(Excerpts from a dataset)
□ □ □ □ □

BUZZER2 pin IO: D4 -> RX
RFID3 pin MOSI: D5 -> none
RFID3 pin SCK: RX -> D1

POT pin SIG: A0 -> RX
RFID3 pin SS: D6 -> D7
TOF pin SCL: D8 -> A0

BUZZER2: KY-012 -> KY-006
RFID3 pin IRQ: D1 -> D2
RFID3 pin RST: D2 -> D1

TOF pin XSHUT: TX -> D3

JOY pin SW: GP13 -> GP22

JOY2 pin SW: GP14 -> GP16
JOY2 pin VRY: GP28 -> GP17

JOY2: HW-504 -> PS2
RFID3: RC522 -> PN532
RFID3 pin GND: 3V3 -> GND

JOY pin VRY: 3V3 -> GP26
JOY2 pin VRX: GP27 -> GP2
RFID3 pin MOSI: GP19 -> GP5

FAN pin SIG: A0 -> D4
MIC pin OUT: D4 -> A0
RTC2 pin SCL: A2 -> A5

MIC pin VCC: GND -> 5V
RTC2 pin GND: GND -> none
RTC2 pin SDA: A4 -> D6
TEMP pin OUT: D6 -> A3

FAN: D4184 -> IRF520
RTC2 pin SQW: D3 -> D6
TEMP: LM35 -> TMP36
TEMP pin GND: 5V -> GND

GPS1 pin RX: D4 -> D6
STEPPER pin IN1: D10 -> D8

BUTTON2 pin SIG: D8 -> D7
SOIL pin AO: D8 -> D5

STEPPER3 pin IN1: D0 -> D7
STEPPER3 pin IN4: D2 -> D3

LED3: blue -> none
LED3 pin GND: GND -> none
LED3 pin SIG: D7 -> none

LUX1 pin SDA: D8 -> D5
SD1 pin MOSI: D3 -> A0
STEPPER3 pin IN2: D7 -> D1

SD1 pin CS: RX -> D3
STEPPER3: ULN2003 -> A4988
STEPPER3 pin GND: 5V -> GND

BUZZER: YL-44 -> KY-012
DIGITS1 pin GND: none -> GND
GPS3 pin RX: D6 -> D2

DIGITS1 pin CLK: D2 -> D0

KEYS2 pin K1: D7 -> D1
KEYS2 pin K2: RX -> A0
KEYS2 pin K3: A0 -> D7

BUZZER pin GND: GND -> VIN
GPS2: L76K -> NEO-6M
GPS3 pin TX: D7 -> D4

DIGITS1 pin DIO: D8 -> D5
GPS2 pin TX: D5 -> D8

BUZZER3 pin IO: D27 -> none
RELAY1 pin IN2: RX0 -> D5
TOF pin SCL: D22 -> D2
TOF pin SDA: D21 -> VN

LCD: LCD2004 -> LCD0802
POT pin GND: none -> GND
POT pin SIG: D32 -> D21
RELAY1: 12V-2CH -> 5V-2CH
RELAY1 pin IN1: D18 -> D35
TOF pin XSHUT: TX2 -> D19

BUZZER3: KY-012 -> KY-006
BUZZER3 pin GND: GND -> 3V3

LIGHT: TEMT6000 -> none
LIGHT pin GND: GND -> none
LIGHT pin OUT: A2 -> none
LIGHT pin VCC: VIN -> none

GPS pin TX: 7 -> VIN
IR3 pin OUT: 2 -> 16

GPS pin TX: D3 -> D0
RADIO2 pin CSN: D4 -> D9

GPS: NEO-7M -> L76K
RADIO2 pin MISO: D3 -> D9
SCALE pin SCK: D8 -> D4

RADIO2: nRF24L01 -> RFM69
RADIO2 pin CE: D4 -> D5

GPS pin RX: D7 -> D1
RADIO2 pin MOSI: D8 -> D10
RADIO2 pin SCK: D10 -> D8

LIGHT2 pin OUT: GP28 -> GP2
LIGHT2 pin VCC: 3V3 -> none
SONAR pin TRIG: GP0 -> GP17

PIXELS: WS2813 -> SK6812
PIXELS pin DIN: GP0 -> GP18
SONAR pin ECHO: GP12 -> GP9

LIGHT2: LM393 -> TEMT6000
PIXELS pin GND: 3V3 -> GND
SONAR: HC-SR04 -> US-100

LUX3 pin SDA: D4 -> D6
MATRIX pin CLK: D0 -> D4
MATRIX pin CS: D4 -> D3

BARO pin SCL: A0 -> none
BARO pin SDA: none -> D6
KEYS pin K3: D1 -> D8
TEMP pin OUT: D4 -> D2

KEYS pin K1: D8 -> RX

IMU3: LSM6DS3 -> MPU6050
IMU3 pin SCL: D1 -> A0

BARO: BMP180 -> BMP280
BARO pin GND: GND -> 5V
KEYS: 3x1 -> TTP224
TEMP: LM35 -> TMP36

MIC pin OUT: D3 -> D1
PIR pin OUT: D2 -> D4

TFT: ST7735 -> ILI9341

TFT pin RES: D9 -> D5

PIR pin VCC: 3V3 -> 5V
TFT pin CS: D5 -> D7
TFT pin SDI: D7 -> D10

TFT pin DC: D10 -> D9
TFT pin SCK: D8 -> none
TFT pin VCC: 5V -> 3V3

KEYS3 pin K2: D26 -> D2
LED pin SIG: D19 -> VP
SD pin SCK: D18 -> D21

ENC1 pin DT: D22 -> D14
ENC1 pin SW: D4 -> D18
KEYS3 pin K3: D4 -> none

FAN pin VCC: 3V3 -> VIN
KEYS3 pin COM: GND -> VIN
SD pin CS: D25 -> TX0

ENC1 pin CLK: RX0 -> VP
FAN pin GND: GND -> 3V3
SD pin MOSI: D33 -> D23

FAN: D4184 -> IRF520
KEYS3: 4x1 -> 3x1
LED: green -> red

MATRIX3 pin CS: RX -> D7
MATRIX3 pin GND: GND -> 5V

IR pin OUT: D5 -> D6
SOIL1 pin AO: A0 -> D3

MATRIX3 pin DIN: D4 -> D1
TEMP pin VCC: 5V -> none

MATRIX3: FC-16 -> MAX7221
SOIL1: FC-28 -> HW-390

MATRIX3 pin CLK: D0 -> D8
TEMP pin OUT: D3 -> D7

□ □ □ □ □

* TASK DETAILS: Return every line of the preceding records in which the word "MOSI" appears.

* TASK OUTPUT:
RFID3 pin MOSI: D5 -> none
RFID3 pin MOSI: GP19 -> GP5
SD1 pin MOSI: D3 -> A0
RADIO2 pin MOSI: D8 -> D10
SD pin MOSI: D33 -> D23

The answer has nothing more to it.